[Available data Boundary: Start]

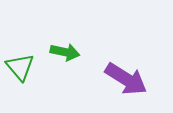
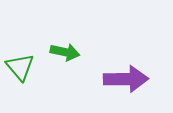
purple arrow: rotated 33 degrees counterclockwise
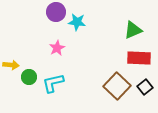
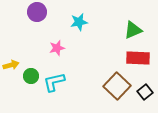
purple circle: moved 19 px left
cyan star: moved 2 px right; rotated 18 degrees counterclockwise
pink star: rotated 14 degrees clockwise
red rectangle: moved 1 px left
yellow arrow: rotated 21 degrees counterclockwise
green circle: moved 2 px right, 1 px up
cyan L-shape: moved 1 px right, 1 px up
black square: moved 5 px down
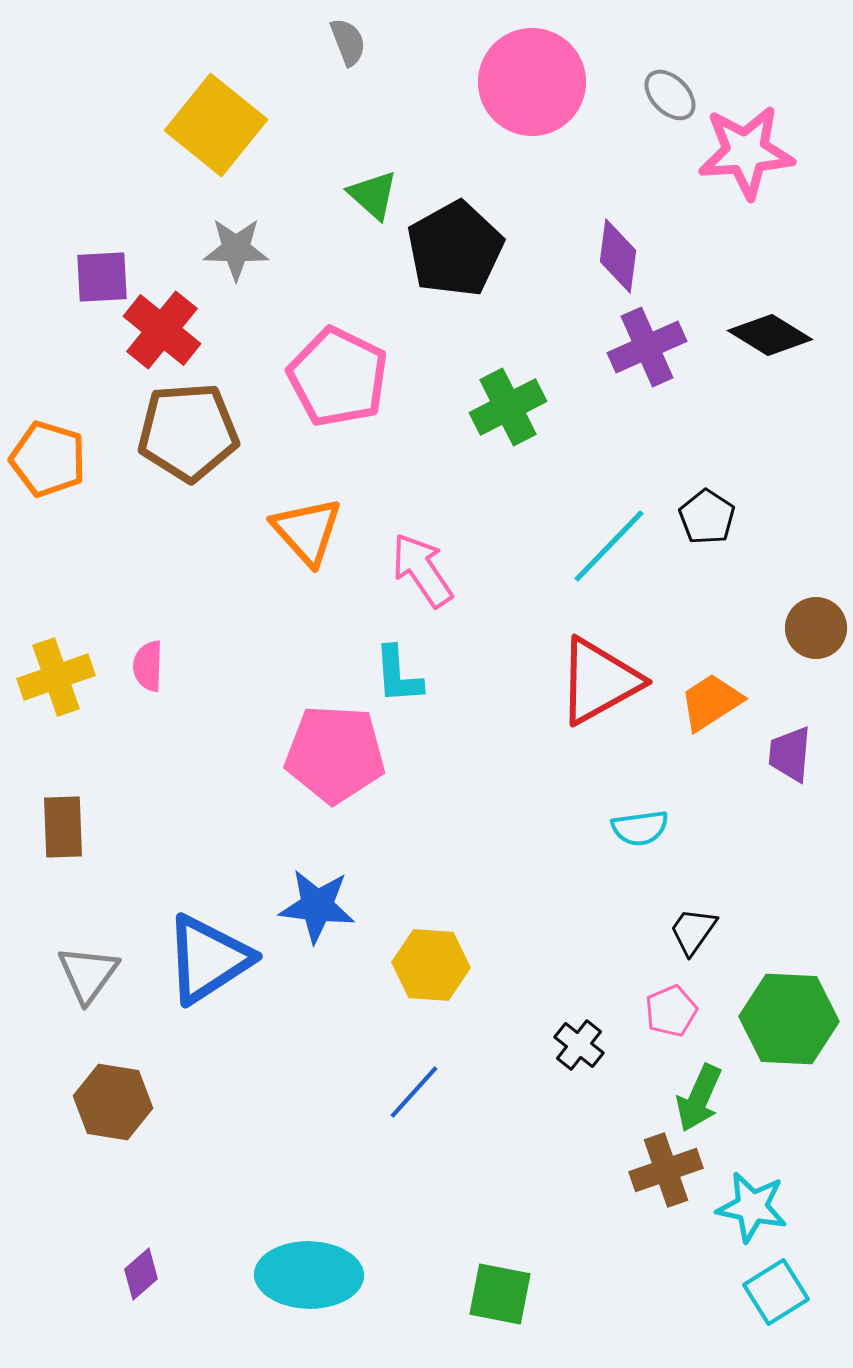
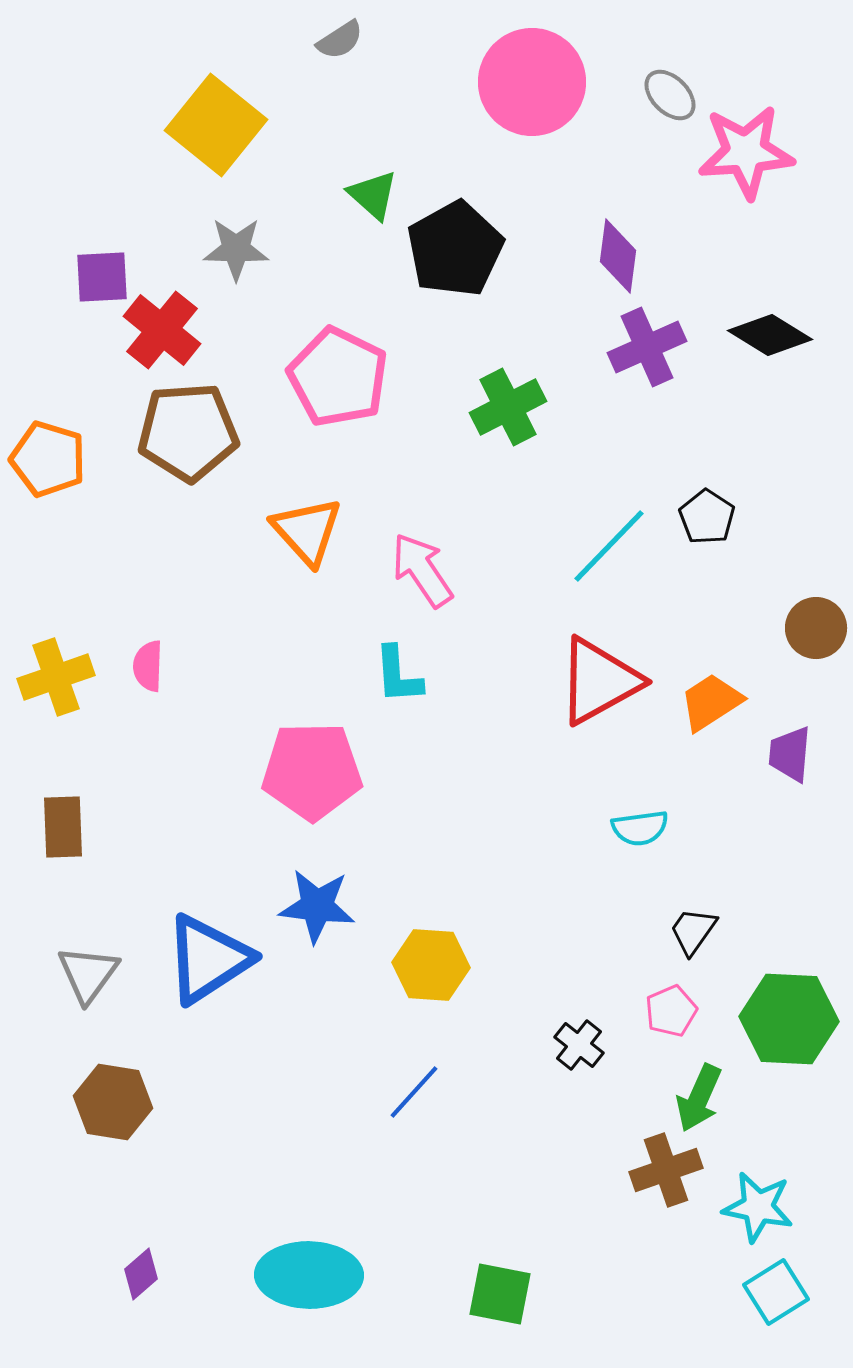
gray semicircle at (348, 42): moved 8 px left, 2 px up; rotated 78 degrees clockwise
pink pentagon at (335, 754): moved 23 px left, 17 px down; rotated 4 degrees counterclockwise
cyan star at (752, 1207): moved 6 px right
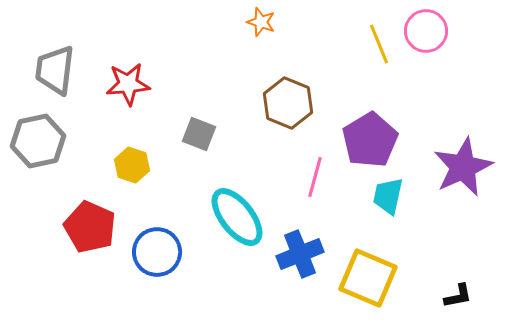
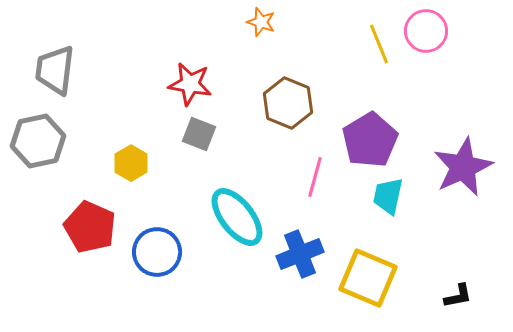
red star: moved 62 px right; rotated 15 degrees clockwise
yellow hexagon: moved 1 px left, 2 px up; rotated 12 degrees clockwise
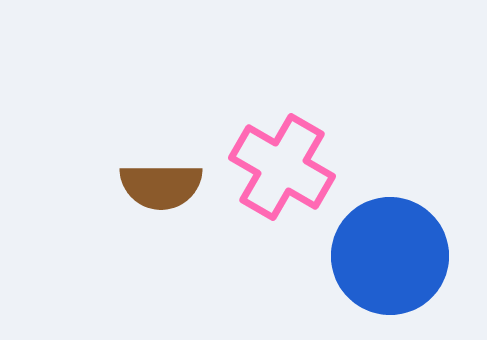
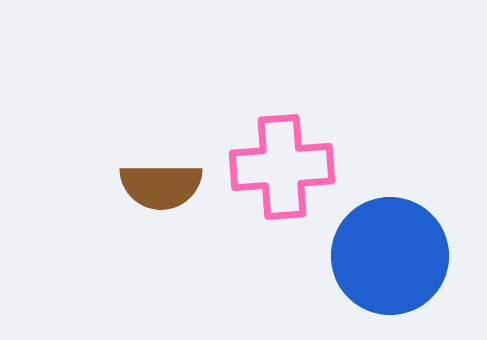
pink cross: rotated 34 degrees counterclockwise
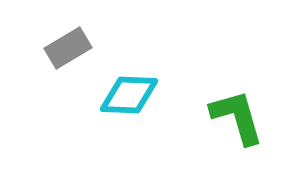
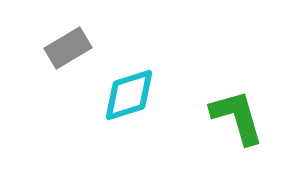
cyan diamond: rotated 20 degrees counterclockwise
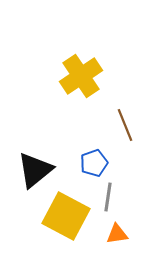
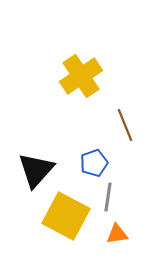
black triangle: moved 1 px right; rotated 9 degrees counterclockwise
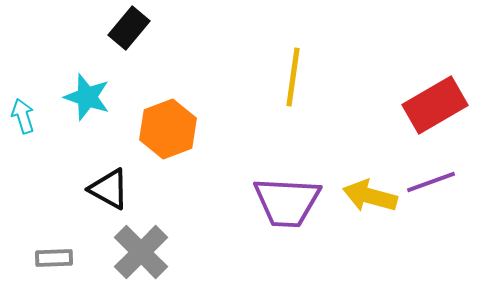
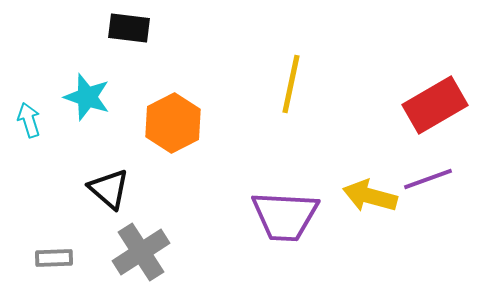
black rectangle: rotated 57 degrees clockwise
yellow line: moved 2 px left, 7 px down; rotated 4 degrees clockwise
cyan arrow: moved 6 px right, 4 px down
orange hexagon: moved 5 px right, 6 px up; rotated 6 degrees counterclockwise
purple line: moved 3 px left, 3 px up
black triangle: rotated 12 degrees clockwise
purple trapezoid: moved 2 px left, 14 px down
gray cross: rotated 12 degrees clockwise
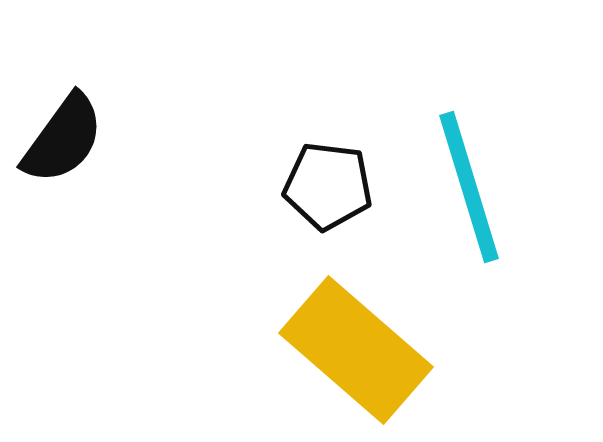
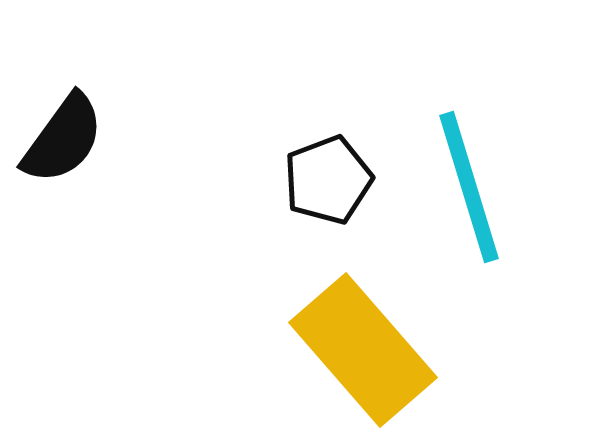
black pentagon: moved 6 px up; rotated 28 degrees counterclockwise
yellow rectangle: moved 7 px right; rotated 8 degrees clockwise
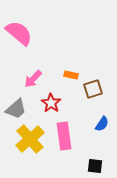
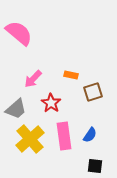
brown square: moved 3 px down
blue semicircle: moved 12 px left, 11 px down
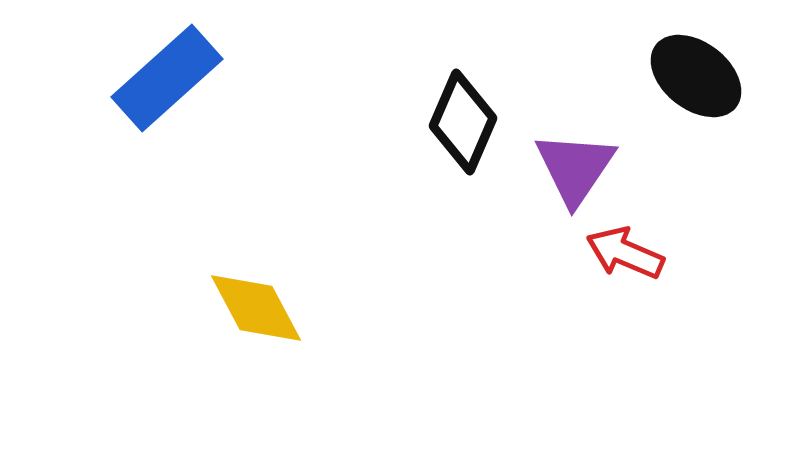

[Available data Boundary: End]

**What you will do:** Only lines holding the word "cross" are wanted here; copy each from the listing.

**Task solution:**
pink cross: rotated 34 degrees counterclockwise
gray cross: rotated 12 degrees clockwise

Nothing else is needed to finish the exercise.